| Task directions |
Transcribe all of the records exactly, leaving every line as it is.

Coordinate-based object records
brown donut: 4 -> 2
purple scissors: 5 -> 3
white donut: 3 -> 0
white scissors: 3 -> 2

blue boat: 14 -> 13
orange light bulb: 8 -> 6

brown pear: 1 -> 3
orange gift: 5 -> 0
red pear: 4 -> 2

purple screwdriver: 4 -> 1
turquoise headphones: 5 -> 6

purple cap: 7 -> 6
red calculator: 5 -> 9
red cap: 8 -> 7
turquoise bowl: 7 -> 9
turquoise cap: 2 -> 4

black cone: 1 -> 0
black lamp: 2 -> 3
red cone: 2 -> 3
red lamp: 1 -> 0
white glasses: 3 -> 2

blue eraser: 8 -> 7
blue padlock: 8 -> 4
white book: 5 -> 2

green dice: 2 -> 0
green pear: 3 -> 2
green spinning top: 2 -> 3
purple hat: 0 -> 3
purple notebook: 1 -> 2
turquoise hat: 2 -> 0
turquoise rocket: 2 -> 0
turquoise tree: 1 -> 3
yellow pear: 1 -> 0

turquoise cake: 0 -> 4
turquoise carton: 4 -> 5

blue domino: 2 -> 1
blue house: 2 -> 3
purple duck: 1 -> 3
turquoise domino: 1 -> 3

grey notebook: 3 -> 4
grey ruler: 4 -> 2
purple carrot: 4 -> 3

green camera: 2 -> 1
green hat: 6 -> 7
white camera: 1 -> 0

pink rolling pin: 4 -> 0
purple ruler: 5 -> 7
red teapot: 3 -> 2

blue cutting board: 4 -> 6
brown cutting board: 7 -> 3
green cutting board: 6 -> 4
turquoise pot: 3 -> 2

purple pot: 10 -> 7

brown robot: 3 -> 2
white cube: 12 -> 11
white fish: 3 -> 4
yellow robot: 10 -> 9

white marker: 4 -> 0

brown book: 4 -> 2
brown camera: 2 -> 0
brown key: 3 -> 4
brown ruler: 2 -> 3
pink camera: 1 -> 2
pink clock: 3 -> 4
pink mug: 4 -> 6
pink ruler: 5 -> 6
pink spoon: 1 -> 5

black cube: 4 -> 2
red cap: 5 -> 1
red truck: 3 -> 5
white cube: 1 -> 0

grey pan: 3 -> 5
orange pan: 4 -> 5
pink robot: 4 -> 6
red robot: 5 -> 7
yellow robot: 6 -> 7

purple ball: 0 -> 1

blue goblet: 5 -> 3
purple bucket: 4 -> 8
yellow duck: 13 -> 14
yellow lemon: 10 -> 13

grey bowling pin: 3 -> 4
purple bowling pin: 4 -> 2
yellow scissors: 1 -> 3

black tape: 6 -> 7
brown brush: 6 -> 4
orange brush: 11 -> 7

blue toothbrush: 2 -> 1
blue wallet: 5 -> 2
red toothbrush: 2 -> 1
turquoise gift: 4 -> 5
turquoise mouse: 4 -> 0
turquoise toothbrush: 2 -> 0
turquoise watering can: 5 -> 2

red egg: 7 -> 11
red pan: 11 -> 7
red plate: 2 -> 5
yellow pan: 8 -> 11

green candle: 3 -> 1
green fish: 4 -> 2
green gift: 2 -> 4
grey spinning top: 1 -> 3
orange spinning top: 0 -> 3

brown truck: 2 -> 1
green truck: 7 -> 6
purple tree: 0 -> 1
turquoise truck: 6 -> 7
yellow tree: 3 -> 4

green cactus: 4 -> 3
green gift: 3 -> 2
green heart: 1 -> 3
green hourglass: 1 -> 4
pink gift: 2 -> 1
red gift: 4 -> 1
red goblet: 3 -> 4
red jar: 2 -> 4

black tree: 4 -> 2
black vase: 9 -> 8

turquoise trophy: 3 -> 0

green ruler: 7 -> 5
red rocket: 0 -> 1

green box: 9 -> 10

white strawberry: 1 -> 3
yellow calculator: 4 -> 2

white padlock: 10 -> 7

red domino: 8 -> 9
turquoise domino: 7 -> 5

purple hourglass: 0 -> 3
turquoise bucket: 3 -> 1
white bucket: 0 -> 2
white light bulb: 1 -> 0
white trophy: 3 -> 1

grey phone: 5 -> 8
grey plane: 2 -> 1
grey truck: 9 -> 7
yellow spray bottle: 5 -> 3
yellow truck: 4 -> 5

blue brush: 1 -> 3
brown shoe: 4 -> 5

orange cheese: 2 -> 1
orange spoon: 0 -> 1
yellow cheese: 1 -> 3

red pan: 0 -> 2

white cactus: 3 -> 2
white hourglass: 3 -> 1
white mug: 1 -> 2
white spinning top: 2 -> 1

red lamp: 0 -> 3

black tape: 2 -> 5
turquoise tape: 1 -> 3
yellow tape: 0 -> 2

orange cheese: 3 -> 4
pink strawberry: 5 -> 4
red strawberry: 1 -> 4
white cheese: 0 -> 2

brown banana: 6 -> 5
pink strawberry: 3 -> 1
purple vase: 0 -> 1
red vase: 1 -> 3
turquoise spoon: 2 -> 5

| Answer space |
brown donut: 4 -> 2
purple scissors: 5 -> 3
white donut: 3 -> 0
white scissors: 3 -> 2

blue boat: 14 -> 13
orange light bulb: 8 -> 6

brown pear: 1 -> 3
orange gift: 5 -> 0
red pear: 4 -> 2

purple screwdriver: 4 -> 1
turquoise headphones: 5 -> 6

purple cap: 7 -> 6
red calculator: 5 -> 9
red cap: 8 -> 7
turquoise bowl: 7 -> 9
turquoise cap: 2 -> 4

black cone: 1 -> 0
black lamp: 2 -> 3
red cone: 2 -> 3
red lamp: 1 -> 0
white glasses: 3 -> 2

blue eraser: 8 -> 7
blue padlock: 8 -> 4
white book: 5 -> 2

green dice: 2 -> 0
green pear: 3 -> 2
green spinning top: 2 -> 3
purple hat: 0 -> 3
purple notebook: 1 -> 2
turquoise hat: 2 -> 0
turquoise rocket: 2 -> 0
turquoise tree: 1 -> 3
yellow pear: 1 -> 0

turquoise cake: 0 -> 4
turquoise carton: 4 -> 5

blue domino: 2 -> 1
blue house: 2 -> 3
purple duck: 1 -> 3
turquoise domino: 1 -> 3

grey notebook: 3 -> 4
grey ruler: 4 -> 2
purple carrot: 4 -> 3

green camera: 2 -> 1
green hat: 6 -> 7
white camera: 1 -> 0

pink rolling pin: 4 -> 0
purple ruler: 5 -> 7
red teapot: 3 -> 2

blue cutting board: 4 -> 6
brown cutting board: 7 -> 3
green cutting board: 6 -> 4
turquoise pot: 3 -> 2

purple pot: 10 -> 7

brown robot: 3 -> 2
white cube: 12 -> 11
white fish: 3 -> 4
yellow robot: 10 -> 9

white marker: 4 -> 0

brown book: 4 -> 2
brown camera: 2 -> 0
brown key: 3 -> 4
brown ruler: 2 -> 3
pink camera: 1 -> 2
pink clock: 3 -> 4
pink mug: 4 -> 6
pink ruler: 5 -> 6
pink spoon: 1 -> 5

black cube: 4 -> 2
red cap: 5 -> 1
red truck: 3 -> 5
white cube: 1 -> 0

grey pan: 3 -> 5
orange pan: 4 -> 5
pink robot: 4 -> 6
red robot: 5 -> 7
yellow robot: 6 -> 7

purple ball: 0 -> 1

blue goblet: 5 -> 3
purple bucket: 4 -> 8
yellow duck: 13 -> 14
yellow lemon: 10 -> 13

grey bowling pin: 3 -> 4
purple bowling pin: 4 -> 2
yellow scissors: 1 -> 3

black tape: 6 -> 7
brown brush: 6 -> 4
orange brush: 11 -> 7

blue toothbrush: 2 -> 1
blue wallet: 5 -> 2
red toothbrush: 2 -> 1
turquoise gift: 4 -> 5
turquoise mouse: 4 -> 0
turquoise toothbrush: 2 -> 0
turquoise watering can: 5 -> 2

red egg: 7 -> 11
red pan: 11 -> 7
red plate: 2 -> 5
yellow pan: 8 -> 11

green candle: 3 -> 1
green fish: 4 -> 2
green gift: 2 -> 4
grey spinning top: 1 -> 3
orange spinning top: 0 -> 3

brown truck: 2 -> 1
green truck: 7 -> 6
purple tree: 0 -> 1
turquoise truck: 6 -> 7
yellow tree: 3 -> 4

green cactus: 4 -> 3
green gift: 3 -> 2
green heart: 1 -> 3
green hourglass: 1 -> 4
pink gift: 2 -> 1
red gift: 4 -> 1
red goblet: 3 -> 4
red jar: 2 -> 4

black tree: 4 -> 2
black vase: 9 -> 8

turquoise trophy: 3 -> 0

green ruler: 7 -> 5
red rocket: 0 -> 1

green box: 9 -> 10

white strawberry: 1 -> 3
yellow calculator: 4 -> 2

white padlock: 10 -> 7

red domino: 8 -> 9
turquoise domino: 7 -> 5

purple hourglass: 0 -> 3
turquoise bucket: 3 -> 1
white bucket: 0 -> 2
white light bulb: 1 -> 0
white trophy: 3 -> 1

grey phone: 5 -> 8
grey plane: 2 -> 1
grey truck: 9 -> 7
yellow spray bottle: 5 -> 3
yellow truck: 4 -> 5

blue brush: 1 -> 3
brown shoe: 4 -> 5

orange cheese: 2 -> 1
orange spoon: 0 -> 1
yellow cheese: 1 -> 3

red pan: 0 -> 2

white cactus: 3 -> 2
white hourglass: 3 -> 1
white mug: 1 -> 2
white spinning top: 2 -> 1

red lamp: 0 -> 3

black tape: 2 -> 5
turquoise tape: 1 -> 3
yellow tape: 0 -> 2

orange cheese: 3 -> 4
pink strawberry: 5 -> 4
red strawberry: 1 -> 4
white cheese: 0 -> 2

brown banana: 6 -> 5
pink strawberry: 3 -> 1
purple vase: 0 -> 1
red vase: 1 -> 3
turquoise spoon: 2 -> 5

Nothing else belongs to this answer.